[Stored entries]
################

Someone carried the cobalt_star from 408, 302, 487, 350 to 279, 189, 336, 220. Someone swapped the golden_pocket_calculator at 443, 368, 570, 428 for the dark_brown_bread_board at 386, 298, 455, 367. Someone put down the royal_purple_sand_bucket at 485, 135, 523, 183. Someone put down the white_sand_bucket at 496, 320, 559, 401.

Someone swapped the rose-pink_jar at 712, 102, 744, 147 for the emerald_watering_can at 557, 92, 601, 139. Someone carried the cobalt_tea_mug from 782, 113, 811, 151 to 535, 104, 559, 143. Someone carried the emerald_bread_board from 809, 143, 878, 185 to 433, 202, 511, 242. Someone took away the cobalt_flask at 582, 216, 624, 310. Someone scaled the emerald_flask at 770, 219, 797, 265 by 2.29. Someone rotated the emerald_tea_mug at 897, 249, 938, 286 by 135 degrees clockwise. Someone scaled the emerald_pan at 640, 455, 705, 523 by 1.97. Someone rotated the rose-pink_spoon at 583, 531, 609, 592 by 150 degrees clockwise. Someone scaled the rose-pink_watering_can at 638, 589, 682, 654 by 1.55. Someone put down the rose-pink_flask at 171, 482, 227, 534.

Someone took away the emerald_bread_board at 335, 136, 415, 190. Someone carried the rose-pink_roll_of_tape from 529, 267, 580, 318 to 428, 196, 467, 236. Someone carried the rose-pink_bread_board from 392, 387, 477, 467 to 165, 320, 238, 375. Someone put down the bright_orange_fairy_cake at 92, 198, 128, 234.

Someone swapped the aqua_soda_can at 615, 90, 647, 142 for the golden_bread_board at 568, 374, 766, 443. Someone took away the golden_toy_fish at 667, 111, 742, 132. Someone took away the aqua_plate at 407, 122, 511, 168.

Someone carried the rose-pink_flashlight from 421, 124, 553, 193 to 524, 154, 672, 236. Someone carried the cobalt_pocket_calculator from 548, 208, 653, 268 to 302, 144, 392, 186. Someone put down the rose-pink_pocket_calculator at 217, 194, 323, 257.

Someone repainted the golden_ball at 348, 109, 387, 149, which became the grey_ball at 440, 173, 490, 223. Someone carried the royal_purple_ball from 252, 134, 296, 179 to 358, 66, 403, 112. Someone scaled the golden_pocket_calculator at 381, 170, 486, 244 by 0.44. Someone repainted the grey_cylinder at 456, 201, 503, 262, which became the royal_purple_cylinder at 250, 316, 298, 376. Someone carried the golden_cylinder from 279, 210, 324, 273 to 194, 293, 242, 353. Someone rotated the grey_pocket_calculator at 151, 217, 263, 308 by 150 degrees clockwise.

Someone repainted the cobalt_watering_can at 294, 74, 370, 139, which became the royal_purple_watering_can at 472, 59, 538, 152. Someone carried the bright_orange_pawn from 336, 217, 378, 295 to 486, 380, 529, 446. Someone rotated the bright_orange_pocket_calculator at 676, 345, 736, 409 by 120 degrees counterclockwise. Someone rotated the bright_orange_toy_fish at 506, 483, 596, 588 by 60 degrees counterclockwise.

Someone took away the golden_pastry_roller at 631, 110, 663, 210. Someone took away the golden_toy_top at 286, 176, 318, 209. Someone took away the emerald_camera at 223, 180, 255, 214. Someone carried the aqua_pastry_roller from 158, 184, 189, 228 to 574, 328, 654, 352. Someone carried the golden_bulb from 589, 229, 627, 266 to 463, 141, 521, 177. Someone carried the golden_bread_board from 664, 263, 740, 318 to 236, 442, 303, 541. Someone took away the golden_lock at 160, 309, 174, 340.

################

What is expected: Lines after the one containing "Someone swapped the rose-pink_jar" are left out; every line from the start of the entries through that line is restated word for word.

Exercise result:
Someone carried the cobalt_star from 408, 302, 487, 350 to 279, 189, 336, 220. Someone swapped the golden_pocket_calculator at 443, 368, 570, 428 for the dark_brown_bread_board at 386, 298, 455, 367. Someone put down the royal_purple_sand_bucket at 485, 135, 523, 183. Someone put down the white_sand_bucket at 496, 320, 559, 401.

Someone swapped the rose-pink_jar at 712, 102, 744, 147 for the emerald_watering_can at 557, 92, 601, 139. Someone carried the cobalt_tea_mug from 782, 113, 811, 151 to 535, 104, 559, 143. Someone carried the emerald_bread_board from 809, 143, 878, 185 to 433, 202, 511, 242. Someone took away the cobalt_flask at 582, 216, 624, 310. Someone scaled the emerald_flask at 770, 219, 797, 265 by 2.29. Someone rotated the emerald_tea_mug at 897, 249, 938, 286 by 135 degrees clockwise. Someone scaled the emerald_pan at 640, 455, 705, 523 by 1.97. Someone rotated the rose-pink_spoon at 583, 531, 609, 592 by 150 degrees clockwise. Someone scaled the rose-pink_watering_can at 638, 589, 682, 654 by 1.55. Someone put down the rose-pink_flask at 171, 482, 227, 534.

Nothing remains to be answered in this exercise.